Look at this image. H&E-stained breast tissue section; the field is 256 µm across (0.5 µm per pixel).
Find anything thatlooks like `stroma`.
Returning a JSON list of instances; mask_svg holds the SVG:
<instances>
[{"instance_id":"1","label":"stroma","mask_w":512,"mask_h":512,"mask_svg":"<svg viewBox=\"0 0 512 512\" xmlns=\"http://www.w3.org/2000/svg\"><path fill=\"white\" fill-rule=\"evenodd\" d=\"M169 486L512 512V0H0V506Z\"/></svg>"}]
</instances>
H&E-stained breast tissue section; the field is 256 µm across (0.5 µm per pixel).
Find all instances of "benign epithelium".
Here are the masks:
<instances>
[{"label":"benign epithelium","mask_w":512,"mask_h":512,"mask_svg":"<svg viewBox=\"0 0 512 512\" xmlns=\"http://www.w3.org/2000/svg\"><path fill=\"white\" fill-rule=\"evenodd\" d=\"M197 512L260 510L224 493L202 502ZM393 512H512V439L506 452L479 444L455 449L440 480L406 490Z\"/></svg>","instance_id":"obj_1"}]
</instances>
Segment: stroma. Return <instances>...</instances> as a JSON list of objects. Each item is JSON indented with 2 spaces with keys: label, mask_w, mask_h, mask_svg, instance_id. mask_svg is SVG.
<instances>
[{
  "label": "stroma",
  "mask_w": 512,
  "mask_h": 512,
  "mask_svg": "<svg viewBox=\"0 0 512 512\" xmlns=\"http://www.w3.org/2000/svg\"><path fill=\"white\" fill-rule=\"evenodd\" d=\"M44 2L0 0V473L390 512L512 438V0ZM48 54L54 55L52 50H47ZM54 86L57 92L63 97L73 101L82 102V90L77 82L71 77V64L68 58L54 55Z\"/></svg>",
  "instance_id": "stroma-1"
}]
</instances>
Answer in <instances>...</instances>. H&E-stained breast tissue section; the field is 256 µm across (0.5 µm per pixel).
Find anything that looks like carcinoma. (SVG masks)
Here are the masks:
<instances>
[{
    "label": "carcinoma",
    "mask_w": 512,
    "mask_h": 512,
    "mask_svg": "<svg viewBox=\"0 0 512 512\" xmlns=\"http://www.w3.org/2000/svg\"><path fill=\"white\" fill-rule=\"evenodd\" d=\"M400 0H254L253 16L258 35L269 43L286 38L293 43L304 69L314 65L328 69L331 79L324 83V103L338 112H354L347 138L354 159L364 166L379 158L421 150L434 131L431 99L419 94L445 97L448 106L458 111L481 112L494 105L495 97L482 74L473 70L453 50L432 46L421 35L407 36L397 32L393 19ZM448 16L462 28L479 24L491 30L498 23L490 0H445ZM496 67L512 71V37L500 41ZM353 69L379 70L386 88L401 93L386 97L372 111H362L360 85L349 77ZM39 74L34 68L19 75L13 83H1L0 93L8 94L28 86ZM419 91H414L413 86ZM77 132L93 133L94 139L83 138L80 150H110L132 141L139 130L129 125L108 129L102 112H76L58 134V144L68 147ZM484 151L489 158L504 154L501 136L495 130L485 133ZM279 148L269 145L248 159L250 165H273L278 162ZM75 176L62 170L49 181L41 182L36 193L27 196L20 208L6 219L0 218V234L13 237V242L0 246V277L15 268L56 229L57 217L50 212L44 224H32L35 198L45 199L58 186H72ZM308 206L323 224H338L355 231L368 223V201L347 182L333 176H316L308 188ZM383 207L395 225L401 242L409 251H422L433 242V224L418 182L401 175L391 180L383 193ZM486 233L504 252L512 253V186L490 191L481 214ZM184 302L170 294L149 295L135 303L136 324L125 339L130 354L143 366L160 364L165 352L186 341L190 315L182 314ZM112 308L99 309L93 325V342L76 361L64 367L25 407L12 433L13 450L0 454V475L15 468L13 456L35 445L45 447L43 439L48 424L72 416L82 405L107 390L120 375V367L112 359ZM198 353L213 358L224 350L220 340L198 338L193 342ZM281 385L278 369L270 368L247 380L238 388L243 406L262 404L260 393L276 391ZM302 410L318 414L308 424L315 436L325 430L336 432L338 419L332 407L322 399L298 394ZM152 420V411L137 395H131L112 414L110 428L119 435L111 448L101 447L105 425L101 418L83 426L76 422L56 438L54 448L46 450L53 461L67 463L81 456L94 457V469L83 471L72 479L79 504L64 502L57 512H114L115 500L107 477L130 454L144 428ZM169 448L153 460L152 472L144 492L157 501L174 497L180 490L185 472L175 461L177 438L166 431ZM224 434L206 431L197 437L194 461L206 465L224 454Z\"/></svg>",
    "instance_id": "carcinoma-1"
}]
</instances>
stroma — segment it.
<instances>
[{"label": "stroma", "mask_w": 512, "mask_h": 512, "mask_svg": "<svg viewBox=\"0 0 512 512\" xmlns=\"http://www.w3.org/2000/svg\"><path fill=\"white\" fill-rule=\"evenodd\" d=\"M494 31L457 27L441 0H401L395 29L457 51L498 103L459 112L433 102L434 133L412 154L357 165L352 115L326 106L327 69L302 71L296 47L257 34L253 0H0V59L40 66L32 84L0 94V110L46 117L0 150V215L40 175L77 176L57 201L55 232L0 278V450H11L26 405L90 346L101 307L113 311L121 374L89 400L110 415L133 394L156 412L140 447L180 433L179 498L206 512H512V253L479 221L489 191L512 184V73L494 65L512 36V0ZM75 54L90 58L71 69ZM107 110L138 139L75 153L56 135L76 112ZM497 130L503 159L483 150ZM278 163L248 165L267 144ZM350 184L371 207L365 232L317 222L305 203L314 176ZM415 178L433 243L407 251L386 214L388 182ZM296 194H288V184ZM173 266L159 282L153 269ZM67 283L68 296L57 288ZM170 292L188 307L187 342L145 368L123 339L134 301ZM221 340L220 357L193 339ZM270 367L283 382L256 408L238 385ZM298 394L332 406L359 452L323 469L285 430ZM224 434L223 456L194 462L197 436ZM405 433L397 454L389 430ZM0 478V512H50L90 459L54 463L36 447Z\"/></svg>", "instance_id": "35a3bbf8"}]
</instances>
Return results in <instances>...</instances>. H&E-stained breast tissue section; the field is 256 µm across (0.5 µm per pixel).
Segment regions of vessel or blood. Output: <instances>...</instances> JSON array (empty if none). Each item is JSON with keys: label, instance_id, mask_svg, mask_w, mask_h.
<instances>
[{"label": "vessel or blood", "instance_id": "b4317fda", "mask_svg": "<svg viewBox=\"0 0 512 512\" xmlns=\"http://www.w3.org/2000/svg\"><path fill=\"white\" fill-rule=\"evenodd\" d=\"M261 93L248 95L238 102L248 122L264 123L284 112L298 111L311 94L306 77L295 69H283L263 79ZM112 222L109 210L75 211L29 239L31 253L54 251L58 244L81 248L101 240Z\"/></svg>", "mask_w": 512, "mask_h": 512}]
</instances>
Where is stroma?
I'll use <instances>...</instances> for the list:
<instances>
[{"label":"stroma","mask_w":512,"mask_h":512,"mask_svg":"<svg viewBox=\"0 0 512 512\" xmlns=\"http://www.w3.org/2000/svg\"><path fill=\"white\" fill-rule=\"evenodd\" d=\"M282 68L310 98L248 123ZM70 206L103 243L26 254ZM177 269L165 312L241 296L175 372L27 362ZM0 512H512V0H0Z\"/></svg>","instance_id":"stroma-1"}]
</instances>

________

◆ REQUEST ◆
Faithfully reproduce all of the records, character for character.

◆ EXERCISE OUTPUT ◆
Look at this image. H&E-stained breast tissue section; the field is 256 µm across (0.5 µm per pixel).
Find anything thatlooks like `stroma`.
Returning a JSON list of instances; mask_svg holds the SVG:
<instances>
[{"instance_id":"1","label":"stroma","mask_w":512,"mask_h":512,"mask_svg":"<svg viewBox=\"0 0 512 512\" xmlns=\"http://www.w3.org/2000/svg\"><path fill=\"white\" fill-rule=\"evenodd\" d=\"M169 486L512 512V0H0V506Z\"/></svg>"}]
</instances>
H&E-stained breast tissue section; the field is 256 µm across (0.5 µm per pixel).
Find all instances of "benign epithelium".
Here are the masks:
<instances>
[{"label":"benign epithelium","mask_w":512,"mask_h":512,"mask_svg":"<svg viewBox=\"0 0 512 512\" xmlns=\"http://www.w3.org/2000/svg\"><path fill=\"white\" fill-rule=\"evenodd\" d=\"M197 512L260 510L224 493L202 502ZM393 512H512V439L506 452L479 444L455 449L440 480L406 490Z\"/></svg>","instance_id":"obj_1"}]
</instances>
Segment: stroma. Return <instances>...</instances> as a JSON list of objects. Each item is JSON indented with 2 spaces with keys: label, mask_w, mask_h, mask_svg, instance_id. mask_svg is SVG.
<instances>
[{
  "label": "stroma",
  "mask_w": 512,
  "mask_h": 512,
  "mask_svg": "<svg viewBox=\"0 0 512 512\" xmlns=\"http://www.w3.org/2000/svg\"><path fill=\"white\" fill-rule=\"evenodd\" d=\"M44 2L0 0V473L390 512L512 438V0ZM48 54L54 55L52 50H47ZM54 86L57 92L63 97L73 101L82 102V90L77 82L71 77V64L68 58L54 55Z\"/></svg>",
  "instance_id": "stroma-1"
}]
</instances>
Answer in <instances>...</instances>. H&E-stained breast tissue section; the field is 256 µm across (0.5 µm per pixel).
Find anything that looks like carcinoma. (SVG masks)
Here are the masks:
<instances>
[{
    "label": "carcinoma",
    "mask_w": 512,
    "mask_h": 512,
    "mask_svg": "<svg viewBox=\"0 0 512 512\" xmlns=\"http://www.w3.org/2000/svg\"><path fill=\"white\" fill-rule=\"evenodd\" d=\"M400 0H254L253 16L258 35L269 43L286 38L293 43L304 69L314 65L328 69L331 79L324 83V103L338 112H354L347 138L354 159L364 166L379 158L421 150L434 131L431 99L419 94L445 97L448 106L458 111L481 112L494 105L495 97L482 74L473 70L453 50L432 46L421 35L407 36L397 32L393 19ZM448 16L462 28L479 24L491 30L498 23L490 0H445ZM496 67L512 71V37L500 41ZM353 69L379 70L386 88L401 93L386 97L372 111H362L360 85L349 77ZM39 74L34 68L19 75L13 83H1L0 93L8 94L28 86ZM419 91H414L413 86ZM77 132L93 133L94 139L83 138L80 150H110L132 141L139 130L129 125L108 129L102 112H76L58 134V144L68 147ZM484 151L489 158L504 154L501 136L495 130L485 133ZM279 148L269 145L248 159L250 165H273L278 162ZM75 176L62 170L49 181L41 182L36 193L27 196L20 208L6 219L0 218V234L13 237V242L0 246V277L15 268L56 229L57 217L50 212L44 224H32L35 198L45 199L58 186H72ZM308 206L323 224H338L355 231L368 223V201L347 182L333 176H316L308 188ZM383 207L395 225L401 242L409 251H422L433 242V224L418 182L401 175L391 180L383 193ZM486 233L504 252L512 253V186L490 191L481 214ZM184 302L170 294L149 295L135 303L136 324L125 339L130 354L143 366L160 364L165 352L186 341L190 315L182 314ZM112 308L99 309L93 325V342L76 361L64 367L25 407L12 433L13 450L0 454V475L15 468L13 456L35 445L45 447L43 439L48 424L72 416L82 405L107 390L120 375V367L112 359ZM198 353L213 358L224 350L220 340L198 338L193 342ZM281 385L278 369L270 368L247 380L238 388L243 406L262 404L260 393L276 391ZM302 410L318 414L308 424L315 436L325 430L336 432L338 419L332 407L322 399L298 394ZM152 420V411L137 395H131L112 414L110 428L119 435L111 448L101 447L105 425L101 418L83 426L76 422L56 438L54 448L46 450L53 461L67 463L81 456L94 457V469L83 471L72 479L79 504L64 502L57 512H114L115 500L107 477L130 454L144 428ZM169 448L153 460L152 472L144 492L157 501L174 497L180 490L185 472L175 461L177 438L166 431ZM224 434L206 431L197 437L194 461L206 465L224 454Z\"/></svg>",
    "instance_id": "carcinoma-1"
}]
</instances>
stroma — segment it.
<instances>
[{"label": "stroma", "mask_w": 512, "mask_h": 512, "mask_svg": "<svg viewBox=\"0 0 512 512\" xmlns=\"http://www.w3.org/2000/svg\"><path fill=\"white\" fill-rule=\"evenodd\" d=\"M494 31L457 27L441 0H401L395 29L457 51L498 103L459 112L433 102L434 133L412 154L357 165L352 115L326 106L327 69L302 71L296 47L257 34L253 0H0V59L40 66L32 84L0 94V110L46 117L0 150V215L40 175L77 176L57 201L55 232L0 278V450H11L26 405L90 346L101 307L113 311L121 374L89 400L110 415L133 394L156 412L140 447L180 433L179 498L206 512H512V253L479 221L489 191L512 184V73L494 65L512 36V0ZM75 54L90 58L71 69ZM107 110L138 139L75 153L56 135L76 112ZM497 130L503 159L483 150ZM278 163L248 165L267 144ZM350 184L371 207L365 232L317 222L305 203L314 176ZM415 178L433 243L407 251L386 214L388 182ZM296 194H288V184ZM173 266L159 282L153 269ZM67 283L68 296L57 288ZM170 292L188 307L187 342L145 368L123 339L134 301ZM221 340L220 357L193 339ZM270 367L283 382L256 408L238 385ZM298 394L332 406L359 452L323 469L285 430ZM224 434L223 456L194 462L197 436ZM405 433L397 454L389 430ZM0 478V512H50L90 459L54 463L36 447Z\"/></svg>", "instance_id": "35a3bbf8"}]
</instances>
Return results in <instances>...</instances>. H&E-stained breast tissue section; the field is 256 µm across (0.5 µm per pixel).
Segment regions of vessel or blood. Output: <instances>...</instances> JSON array (empty if none). Each item is JSON with keys: label, instance_id, mask_svg, mask_w, mask_h.
<instances>
[{"label": "vessel or blood", "instance_id": "b4317fda", "mask_svg": "<svg viewBox=\"0 0 512 512\" xmlns=\"http://www.w3.org/2000/svg\"><path fill=\"white\" fill-rule=\"evenodd\" d=\"M261 93L248 95L238 102L248 122L264 123L284 112L298 111L311 94L306 77L295 69H283L263 79ZM112 222L109 210L75 211L29 239L31 253L54 251L58 244L81 248L101 240Z\"/></svg>", "mask_w": 512, "mask_h": 512}]
</instances>
Where is stroma?
I'll use <instances>...</instances> for the list:
<instances>
[{"label":"stroma","mask_w":512,"mask_h":512,"mask_svg":"<svg viewBox=\"0 0 512 512\" xmlns=\"http://www.w3.org/2000/svg\"><path fill=\"white\" fill-rule=\"evenodd\" d=\"M282 68L310 98L248 123ZM70 206L103 243L26 254ZM177 269L165 312L241 296L175 372L27 362ZM0 512H512V0H0Z\"/></svg>","instance_id":"stroma-1"}]
</instances>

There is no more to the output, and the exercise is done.